GIVEN DATA:

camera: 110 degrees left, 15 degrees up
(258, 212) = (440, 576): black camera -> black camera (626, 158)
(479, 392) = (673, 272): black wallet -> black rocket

YOUR TASK:
Write down every line of the data above that includes the string "camera".

OUTPUT FOR THIS EXERCISE:
camera: 110 degrees left, 15 degrees up
(258, 212) = (440, 576): black camera -> black camera (626, 158)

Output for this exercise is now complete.